*** Opening MATERIAL SHOWN ***

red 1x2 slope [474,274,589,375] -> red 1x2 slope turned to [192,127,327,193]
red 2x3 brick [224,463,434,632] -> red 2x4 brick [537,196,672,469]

*** Closing MATERIAL SHOWN ***
*** Opening MATERIAL SHOWN ***

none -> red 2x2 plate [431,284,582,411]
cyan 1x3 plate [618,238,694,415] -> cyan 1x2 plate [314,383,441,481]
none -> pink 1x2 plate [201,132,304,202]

*** Closing MATERIAL SHOWN ***

» **TO-DO ITEM**
Please reproduce exactly the lines in the listing above from the one containing "red 1x2 slope [474,274,589,375]" through the one containing "red 2x3 brick", both included, and nothing more.

» **RESULT FOR THIS EXERCISE**
red 1x2 slope [474,274,589,375] -> red 1x2 slope turned to [192,127,327,193]
red 2x3 brick [224,463,434,632] -> red 2x4 brick [537,196,672,469]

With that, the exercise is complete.